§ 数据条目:
#####

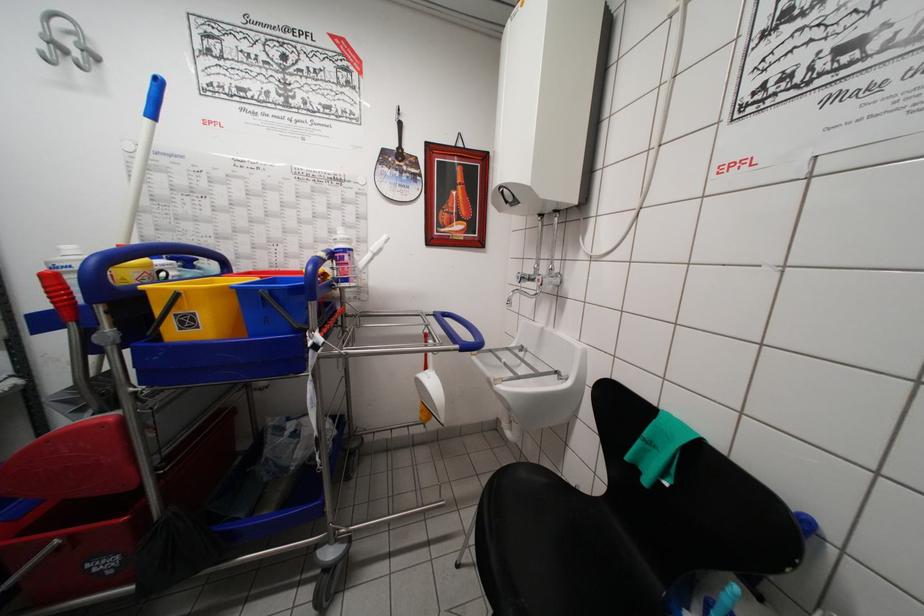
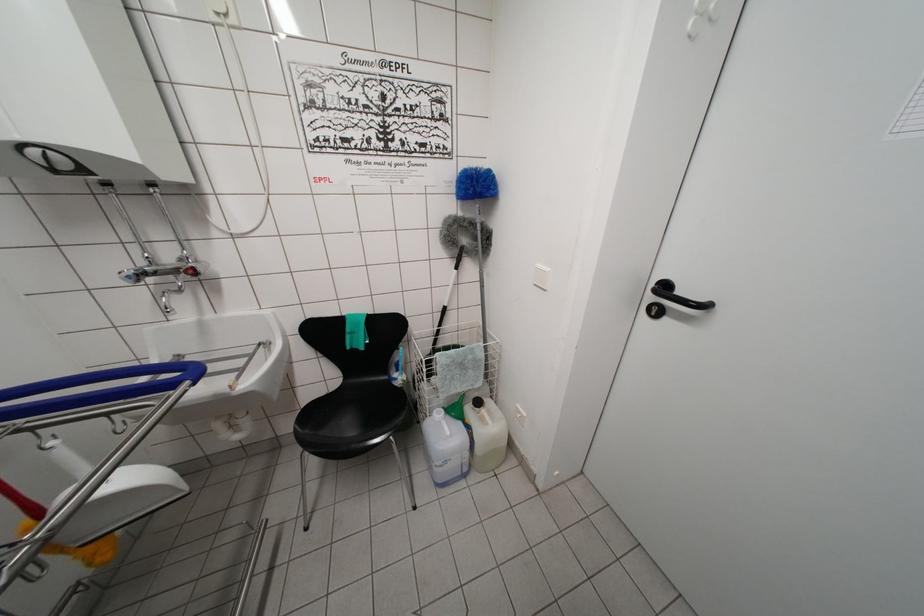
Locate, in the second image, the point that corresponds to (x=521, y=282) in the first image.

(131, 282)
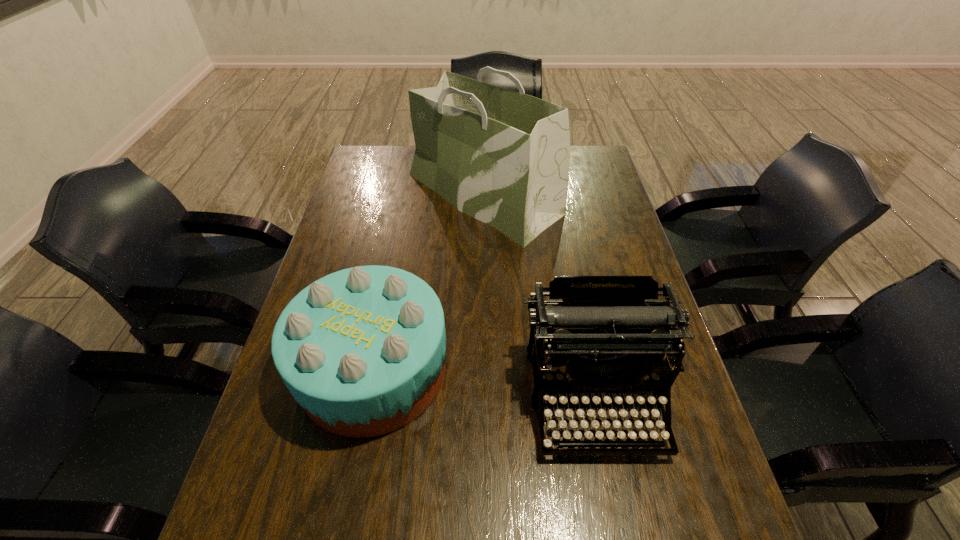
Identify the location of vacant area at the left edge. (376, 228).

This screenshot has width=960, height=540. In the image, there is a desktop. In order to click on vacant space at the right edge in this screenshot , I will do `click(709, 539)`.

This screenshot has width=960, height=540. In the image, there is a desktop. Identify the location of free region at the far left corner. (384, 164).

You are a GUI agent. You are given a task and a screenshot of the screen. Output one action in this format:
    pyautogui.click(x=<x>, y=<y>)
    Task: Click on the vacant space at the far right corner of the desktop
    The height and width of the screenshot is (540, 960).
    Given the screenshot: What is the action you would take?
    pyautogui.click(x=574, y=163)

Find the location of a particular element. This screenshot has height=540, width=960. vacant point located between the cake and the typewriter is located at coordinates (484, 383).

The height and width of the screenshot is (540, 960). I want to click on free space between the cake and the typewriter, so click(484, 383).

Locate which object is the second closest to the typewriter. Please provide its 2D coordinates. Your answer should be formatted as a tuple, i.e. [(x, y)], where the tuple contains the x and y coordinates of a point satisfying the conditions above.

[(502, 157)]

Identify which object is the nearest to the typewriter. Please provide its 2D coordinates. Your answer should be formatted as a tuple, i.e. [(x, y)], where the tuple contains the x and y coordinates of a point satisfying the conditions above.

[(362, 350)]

#####

把上面所有的行排成编号列表，空行不算在内。答案里不要放入图片。

1. Locate, in the second image, the point that corresponds to (x=521, y=282) in the first image.
2. (131, 282)
3. Identify the location of vacant area at the left edge. (376, 228).
4. This screenshot has width=960, height=540. In the image, there is a desktop. In order to click on vacant space at the right edge in this screenshot , I will do `click(709, 539)`.
5. This screenshot has width=960, height=540. In the image, there is a desktop. Identify the location of free region at the far left corner. (384, 164).
6. You are a GUI agent. You are given a task and a screenshot of the screen. Output one action in this format:
7.     pyautogui.click(x=<x>, y=<y>)
8.     Task: Click on the vacant space at the far right corner of the desktop
9.     The height and width of the screenshot is (540, 960).
10.     Given the screenshot: What is the action you would take?
11.     pyautogui.click(x=574, y=163)
12. Find the location of a particular element. This screenshot has height=540, width=960. vacant point located between the cake and the typewriter is located at coordinates (484, 383).
13. The height and width of the screenshot is (540, 960). I want to click on free space between the cake and the typewriter, so click(484, 383).
14. Locate which object is the second closest to the typewriter. Please provide its 2D coordinates. Your answer should be formatted as a tuple, i.e. [(x, y)], where the tuple contains the x and y coordinates of a point satisfying the conditions above.
15. [(502, 157)]
16. Identify which object is the nearest to the typewriter. Please provide its 2D coordinates. Your answer should be formatted as a tuple, i.e. [(x, y)], where the tuple contains the x and y coordinates of a point satisfying the conditions above.
17. [(362, 350)]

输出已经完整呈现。